REQUIRED WORK:
Gather every line in the entries below that contains the word "Clarinet", matching case exactly, and copy each one in full.

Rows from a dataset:
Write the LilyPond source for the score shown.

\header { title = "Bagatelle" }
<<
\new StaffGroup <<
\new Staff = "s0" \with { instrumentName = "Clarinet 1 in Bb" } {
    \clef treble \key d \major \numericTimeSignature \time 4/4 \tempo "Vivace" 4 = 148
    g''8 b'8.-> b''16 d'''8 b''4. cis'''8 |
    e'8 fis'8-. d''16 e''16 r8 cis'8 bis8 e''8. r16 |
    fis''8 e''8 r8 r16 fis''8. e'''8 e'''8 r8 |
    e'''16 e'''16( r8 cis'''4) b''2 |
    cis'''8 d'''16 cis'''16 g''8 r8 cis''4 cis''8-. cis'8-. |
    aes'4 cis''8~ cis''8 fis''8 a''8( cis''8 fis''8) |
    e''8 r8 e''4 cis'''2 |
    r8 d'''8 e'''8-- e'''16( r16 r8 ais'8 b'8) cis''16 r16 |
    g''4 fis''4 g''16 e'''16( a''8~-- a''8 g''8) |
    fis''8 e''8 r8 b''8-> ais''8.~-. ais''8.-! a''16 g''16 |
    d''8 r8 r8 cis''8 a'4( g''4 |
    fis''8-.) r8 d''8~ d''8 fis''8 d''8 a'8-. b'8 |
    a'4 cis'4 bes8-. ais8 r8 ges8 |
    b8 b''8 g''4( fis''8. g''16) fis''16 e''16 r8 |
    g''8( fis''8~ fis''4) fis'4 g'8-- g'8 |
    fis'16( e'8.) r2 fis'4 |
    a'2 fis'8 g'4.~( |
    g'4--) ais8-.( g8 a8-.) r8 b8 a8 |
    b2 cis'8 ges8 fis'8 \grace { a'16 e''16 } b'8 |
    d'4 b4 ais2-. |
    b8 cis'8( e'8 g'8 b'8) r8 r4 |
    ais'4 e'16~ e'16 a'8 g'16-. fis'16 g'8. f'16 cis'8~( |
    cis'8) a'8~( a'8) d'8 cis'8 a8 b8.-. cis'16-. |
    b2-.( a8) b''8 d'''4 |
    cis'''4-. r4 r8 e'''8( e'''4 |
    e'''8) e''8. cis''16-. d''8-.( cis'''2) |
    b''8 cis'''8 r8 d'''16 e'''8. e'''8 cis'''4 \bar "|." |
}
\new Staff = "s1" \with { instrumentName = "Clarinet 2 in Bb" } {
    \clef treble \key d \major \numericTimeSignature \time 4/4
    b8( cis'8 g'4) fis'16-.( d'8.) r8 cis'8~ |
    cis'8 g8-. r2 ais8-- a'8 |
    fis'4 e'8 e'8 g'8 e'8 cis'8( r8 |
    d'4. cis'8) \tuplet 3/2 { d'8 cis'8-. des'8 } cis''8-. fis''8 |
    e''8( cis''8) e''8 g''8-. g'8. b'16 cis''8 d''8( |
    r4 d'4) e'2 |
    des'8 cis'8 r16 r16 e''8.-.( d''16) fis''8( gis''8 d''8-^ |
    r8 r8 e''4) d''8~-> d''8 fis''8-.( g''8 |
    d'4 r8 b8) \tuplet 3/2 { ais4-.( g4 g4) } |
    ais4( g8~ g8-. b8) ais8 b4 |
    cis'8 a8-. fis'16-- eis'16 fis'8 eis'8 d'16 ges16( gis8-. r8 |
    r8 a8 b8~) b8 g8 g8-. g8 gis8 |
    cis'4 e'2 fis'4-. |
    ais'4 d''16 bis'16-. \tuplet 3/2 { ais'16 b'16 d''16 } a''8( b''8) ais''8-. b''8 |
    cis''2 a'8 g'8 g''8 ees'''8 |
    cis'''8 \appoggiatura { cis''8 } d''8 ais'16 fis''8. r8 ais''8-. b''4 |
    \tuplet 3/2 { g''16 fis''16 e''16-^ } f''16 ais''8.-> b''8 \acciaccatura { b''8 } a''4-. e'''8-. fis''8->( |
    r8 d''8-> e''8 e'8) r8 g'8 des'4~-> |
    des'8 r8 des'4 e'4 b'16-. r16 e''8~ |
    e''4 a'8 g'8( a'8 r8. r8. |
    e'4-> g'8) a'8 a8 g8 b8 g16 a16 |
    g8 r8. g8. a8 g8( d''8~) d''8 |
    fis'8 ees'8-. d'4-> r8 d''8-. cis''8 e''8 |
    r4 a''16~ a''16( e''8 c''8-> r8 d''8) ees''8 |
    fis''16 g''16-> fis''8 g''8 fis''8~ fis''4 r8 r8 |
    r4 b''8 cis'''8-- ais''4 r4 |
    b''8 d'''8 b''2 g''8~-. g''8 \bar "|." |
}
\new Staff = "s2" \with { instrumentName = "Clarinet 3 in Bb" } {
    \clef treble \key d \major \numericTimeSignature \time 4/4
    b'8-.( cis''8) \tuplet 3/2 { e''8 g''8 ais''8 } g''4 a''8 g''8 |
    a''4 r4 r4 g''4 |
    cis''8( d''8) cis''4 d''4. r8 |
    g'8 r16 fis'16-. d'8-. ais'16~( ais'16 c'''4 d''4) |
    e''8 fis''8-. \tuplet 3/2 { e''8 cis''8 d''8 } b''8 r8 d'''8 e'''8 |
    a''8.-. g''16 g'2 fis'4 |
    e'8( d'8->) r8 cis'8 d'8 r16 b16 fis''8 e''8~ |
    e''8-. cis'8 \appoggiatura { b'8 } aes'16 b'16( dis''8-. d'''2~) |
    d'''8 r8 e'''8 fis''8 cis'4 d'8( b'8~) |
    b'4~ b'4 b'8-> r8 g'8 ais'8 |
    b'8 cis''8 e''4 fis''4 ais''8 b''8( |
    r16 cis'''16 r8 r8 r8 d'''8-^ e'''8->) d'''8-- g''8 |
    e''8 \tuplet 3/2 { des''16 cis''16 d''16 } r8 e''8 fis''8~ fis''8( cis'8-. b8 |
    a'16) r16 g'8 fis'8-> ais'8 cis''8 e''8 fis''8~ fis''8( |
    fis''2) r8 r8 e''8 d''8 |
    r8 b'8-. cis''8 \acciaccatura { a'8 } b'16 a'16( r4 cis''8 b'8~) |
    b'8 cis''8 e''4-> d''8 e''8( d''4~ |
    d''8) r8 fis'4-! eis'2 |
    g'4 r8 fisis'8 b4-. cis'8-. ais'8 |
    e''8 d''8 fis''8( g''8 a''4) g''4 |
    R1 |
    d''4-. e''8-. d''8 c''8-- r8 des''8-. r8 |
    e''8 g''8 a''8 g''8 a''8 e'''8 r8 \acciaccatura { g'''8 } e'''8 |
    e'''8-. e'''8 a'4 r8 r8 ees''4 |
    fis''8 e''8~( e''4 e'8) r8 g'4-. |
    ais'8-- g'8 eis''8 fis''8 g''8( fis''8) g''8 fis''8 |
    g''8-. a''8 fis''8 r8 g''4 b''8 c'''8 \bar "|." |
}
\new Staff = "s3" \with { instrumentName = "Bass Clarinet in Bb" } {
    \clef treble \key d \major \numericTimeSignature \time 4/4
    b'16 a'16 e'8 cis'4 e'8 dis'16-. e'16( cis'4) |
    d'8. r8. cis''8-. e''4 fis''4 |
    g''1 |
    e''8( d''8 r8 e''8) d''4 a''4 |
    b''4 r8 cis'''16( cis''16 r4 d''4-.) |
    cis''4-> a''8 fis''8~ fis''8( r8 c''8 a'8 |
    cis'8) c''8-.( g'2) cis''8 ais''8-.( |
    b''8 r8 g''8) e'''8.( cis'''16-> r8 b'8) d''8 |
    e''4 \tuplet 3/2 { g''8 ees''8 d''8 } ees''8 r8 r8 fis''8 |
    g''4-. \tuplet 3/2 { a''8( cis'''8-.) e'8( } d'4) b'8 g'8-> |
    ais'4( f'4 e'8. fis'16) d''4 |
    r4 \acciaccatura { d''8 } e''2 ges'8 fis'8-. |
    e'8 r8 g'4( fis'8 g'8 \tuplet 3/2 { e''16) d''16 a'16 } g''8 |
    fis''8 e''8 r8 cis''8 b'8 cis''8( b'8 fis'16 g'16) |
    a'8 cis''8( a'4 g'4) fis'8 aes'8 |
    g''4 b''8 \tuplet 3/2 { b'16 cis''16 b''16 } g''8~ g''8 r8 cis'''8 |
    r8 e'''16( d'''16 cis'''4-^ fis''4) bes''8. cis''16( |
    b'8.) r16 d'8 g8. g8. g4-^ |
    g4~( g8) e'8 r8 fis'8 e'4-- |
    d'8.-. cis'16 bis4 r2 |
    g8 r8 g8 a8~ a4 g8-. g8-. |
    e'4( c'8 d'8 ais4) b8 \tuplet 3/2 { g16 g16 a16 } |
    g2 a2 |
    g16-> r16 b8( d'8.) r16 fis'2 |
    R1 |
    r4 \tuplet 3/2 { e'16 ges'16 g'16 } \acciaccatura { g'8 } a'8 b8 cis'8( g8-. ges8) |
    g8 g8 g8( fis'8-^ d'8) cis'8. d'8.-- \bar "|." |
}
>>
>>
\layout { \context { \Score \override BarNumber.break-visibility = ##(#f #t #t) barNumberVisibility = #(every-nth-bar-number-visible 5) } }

EXPECTED ANSWER:
\new Staff = "s0" \with { instrumentName = "Clarinet 1 in Bb" } {
\new Staff = "s1" \with { instrumentName = "Clarinet 2 in Bb" } {
\new Staff = "s2" \with { instrumentName = "Clarinet 3 in Bb" } {
\new Staff = "s3" \with { instrumentName = "Bass Clarinet in Bb" } {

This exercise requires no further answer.